WHAT TO PRODUCE = Please write out the material that follows, exactly as it stands.

INPUT DATA =
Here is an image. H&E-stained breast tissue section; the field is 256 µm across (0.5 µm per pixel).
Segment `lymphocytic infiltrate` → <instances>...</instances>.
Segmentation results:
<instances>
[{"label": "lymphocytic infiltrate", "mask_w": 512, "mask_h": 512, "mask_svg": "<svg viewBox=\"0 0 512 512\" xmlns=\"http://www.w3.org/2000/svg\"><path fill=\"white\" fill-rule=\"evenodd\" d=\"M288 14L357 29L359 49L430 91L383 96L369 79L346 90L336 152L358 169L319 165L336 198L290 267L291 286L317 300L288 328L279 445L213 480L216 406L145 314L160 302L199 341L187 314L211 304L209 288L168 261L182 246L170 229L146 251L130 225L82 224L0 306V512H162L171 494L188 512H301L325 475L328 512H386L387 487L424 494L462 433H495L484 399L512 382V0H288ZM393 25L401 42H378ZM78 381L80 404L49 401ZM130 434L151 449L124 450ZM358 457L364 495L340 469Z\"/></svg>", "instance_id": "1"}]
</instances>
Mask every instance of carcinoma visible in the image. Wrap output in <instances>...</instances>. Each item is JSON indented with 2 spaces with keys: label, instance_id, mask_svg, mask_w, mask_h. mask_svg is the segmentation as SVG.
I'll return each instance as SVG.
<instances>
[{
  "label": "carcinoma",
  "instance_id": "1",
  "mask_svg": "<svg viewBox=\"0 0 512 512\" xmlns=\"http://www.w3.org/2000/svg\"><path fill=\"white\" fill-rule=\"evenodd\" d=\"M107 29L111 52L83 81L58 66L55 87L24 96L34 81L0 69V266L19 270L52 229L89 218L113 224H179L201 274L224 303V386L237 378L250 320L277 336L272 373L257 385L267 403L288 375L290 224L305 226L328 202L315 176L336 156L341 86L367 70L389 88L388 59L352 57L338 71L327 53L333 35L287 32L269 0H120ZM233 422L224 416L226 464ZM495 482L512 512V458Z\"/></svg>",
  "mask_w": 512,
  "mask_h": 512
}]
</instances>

COMPLETED TASK =
Here is an image. H&E-stained breast tissue section; the field is 256 µm across (0.5 µm per pixel).
Segment `lymphocytic infiltrate` → <instances>...</instances>.
Segmentation results:
<instances>
[{"label": "lymphocytic infiltrate", "mask_w": 512, "mask_h": 512, "mask_svg": "<svg viewBox=\"0 0 512 512\" xmlns=\"http://www.w3.org/2000/svg\"><path fill=\"white\" fill-rule=\"evenodd\" d=\"M288 14L357 29L359 49L430 91L383 96L369 79L346 90L336 152L358 169L319 165L336 198L290 267L291 286L317 300L288 328L279 445L213 480L216 406L145 314L160 302L199 341L187 314L211 304L209 288L168 261L182 246L170 229L146 251L130 225L82 224L0 306V512H162L171 494L188 512H301L325 475L328 512H386L387 487L424 494L462 433H495L484 399L512 382V0H288ZM393 25L401 42H378ZM78 381L80 404L49 401ZM130 434L151 449L124 450ZM358 457L364 495L340 469Z\"/></svg>", "instance_id": "1"}]
</instances>
Mask every instance of carcinoma visible in the image. Wrap output in <instances>...</instances>. Each item is JSON indented with 2 spaces with keys: label, instance_id, mask_svg, mask_w, mask_h. mask_svg is the segmentation as SVG.
I'll return each instance as SVG.
<instances>
[{
  "label": "carcinoma",
  "instance_id": "1",
  "mask_svg": "<svg viewBox=\"0 0 512 512\" xmlns=\"http://www.w3.org/2000/svg\"><path fill=\"white\" fill-rule=\"evenodd\" d=\"M107 29L111 52L83 81L58 66L55 87L24 96L34 81L0 69V266L19 270L52 229L89 218L113 224H179L201 274L224 303V386L237 378L250 320L277 336L272 373L257 385L267 403L288 375L290 224L305 226L328 202L315 176L336 156L341 86L367 70L389 88L388 59L352 57L338 71L327 53L333 35L287 32L269 0H120ZM233 422L224 416L226 464ZM495 482L512 512V458Z\"/></svg>",
  "mask_w": 512,
  "mask_h": 512
}]
</instances>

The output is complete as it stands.